* [Problem]: Word for word, give the data again without its pictures.

* [Supplied information]:
____
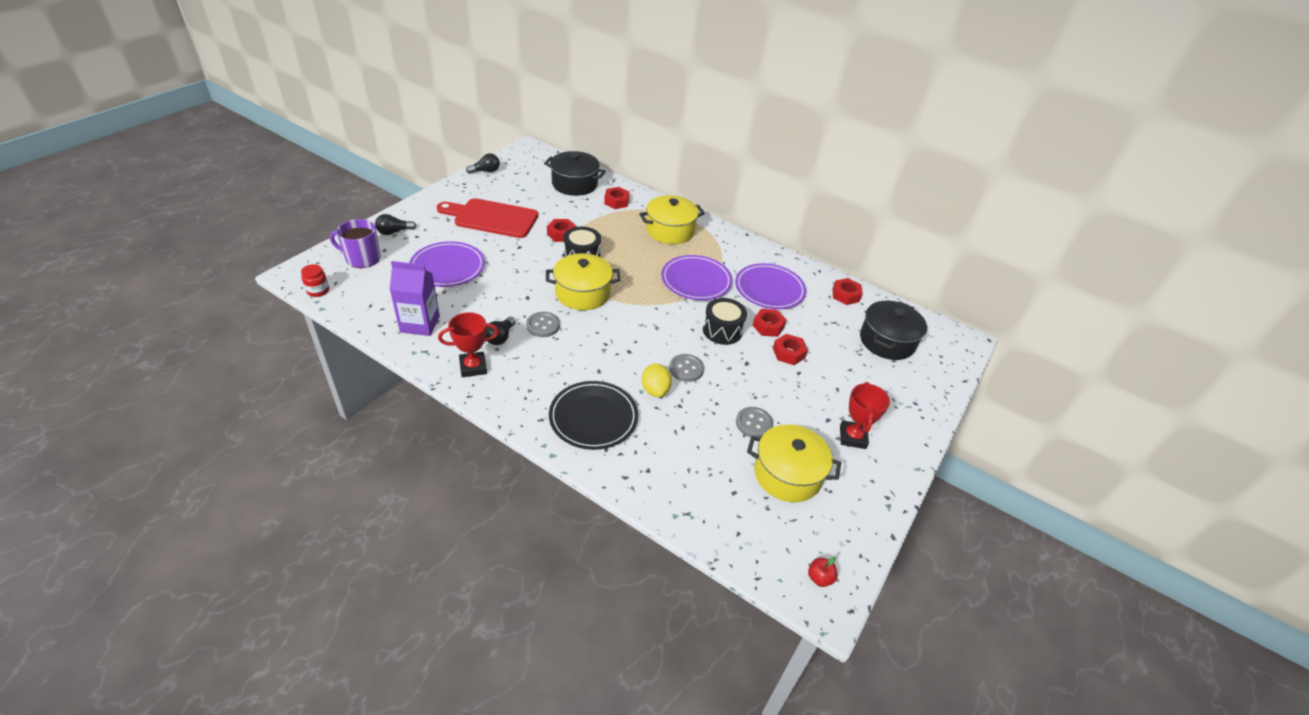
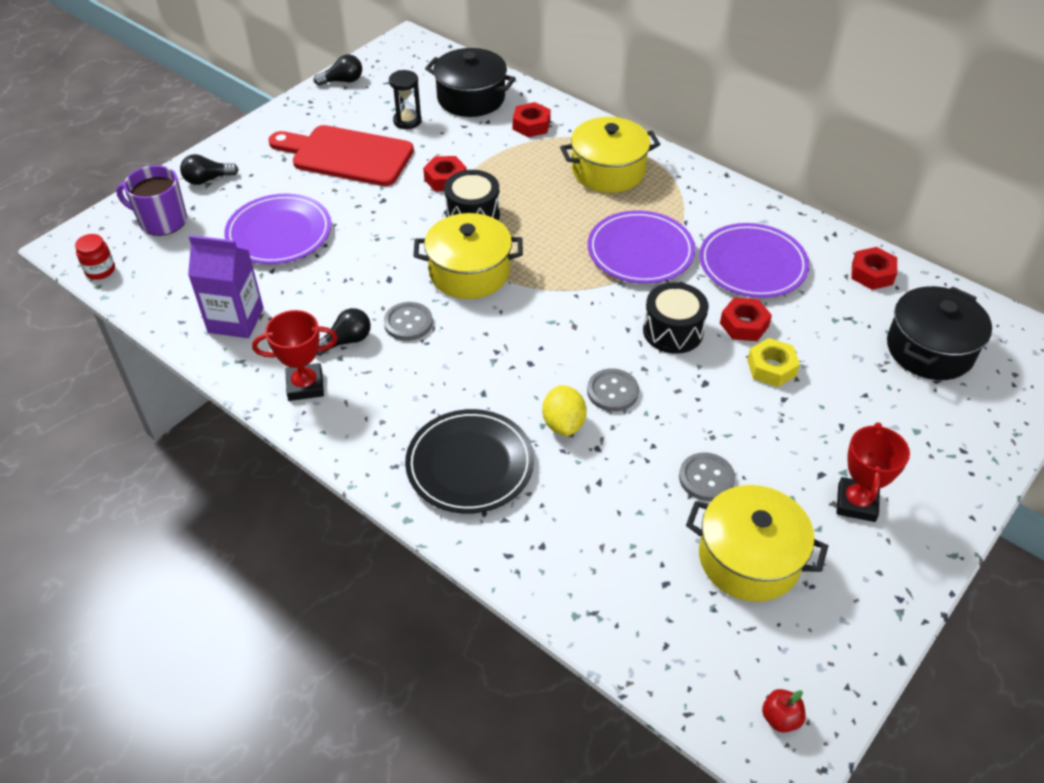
camera: 10 degrees right, 5 degrees up
(500, 337) = (346, 341): black light bulb -> black light bulb turned 150 degrees counterclockwise
(532, 197) = (407, 121): none -> black hourglass
(788, 353) = (771, 368): red nut -> yellow nut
____
* [Result for this task]:
camera: 10 degrees right, 5 degrees up
(500, 337) = (346, 341): black light bulb -> black light bulb turned 150 degrees counterclockwise
(532, 197) = (407, 121): none -> black hourglass
(788, 353) = (771, 368): red nut -> yellow nut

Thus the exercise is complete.